INSTRUCTIONS FOR THE TASK —
The answer must consist solely of the line that contains "(97, 421) = (187, 67): red" and all subsequent lines of the data, each reproduced exactly.
+ + + +
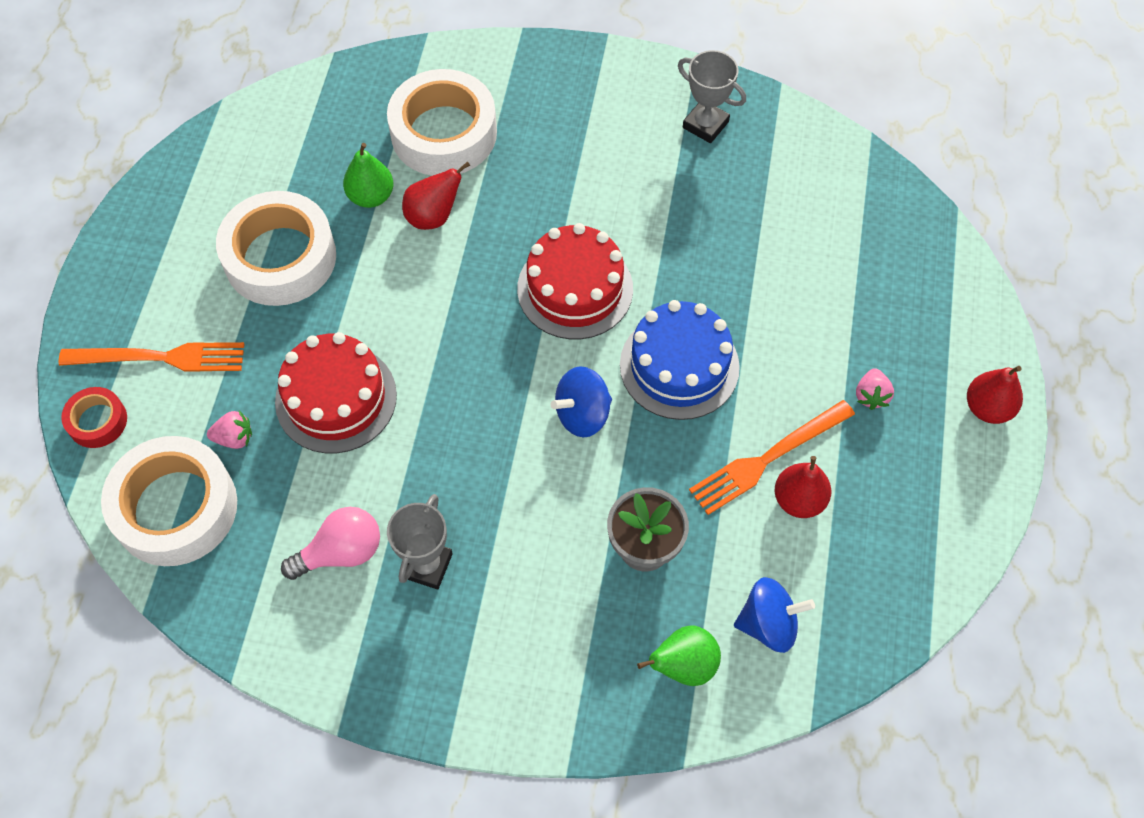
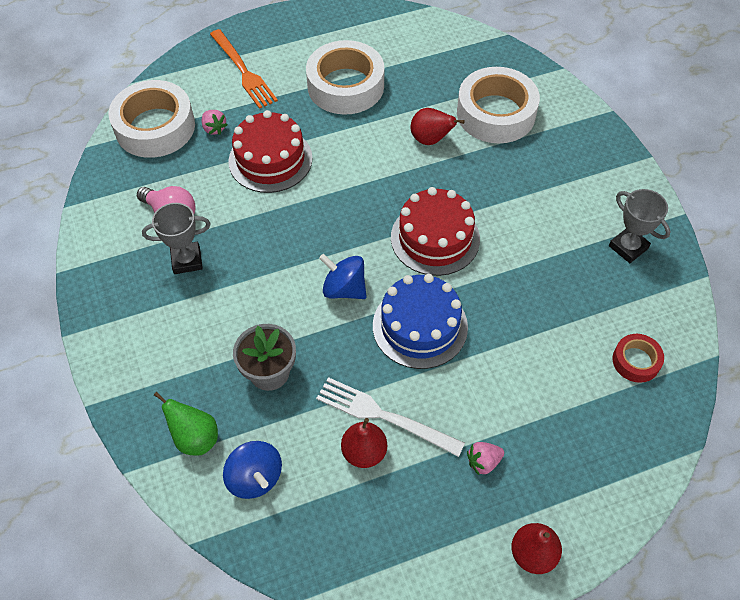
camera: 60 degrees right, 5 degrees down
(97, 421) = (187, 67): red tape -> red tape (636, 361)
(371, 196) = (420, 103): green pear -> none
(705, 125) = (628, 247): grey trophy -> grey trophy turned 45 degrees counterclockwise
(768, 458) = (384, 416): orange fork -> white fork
+ + + +
ANSWER BOX —
(97, 421) = (187, 67): red tape -> red tape (636, 361)
(371, 196) = (420, 103): green pear -> none
(705, 125) = (628, 247): grey trophy -> grey trophy turned 45 degrees counterclockwise
(768, 458) = (384, 416): orange fork -> white fork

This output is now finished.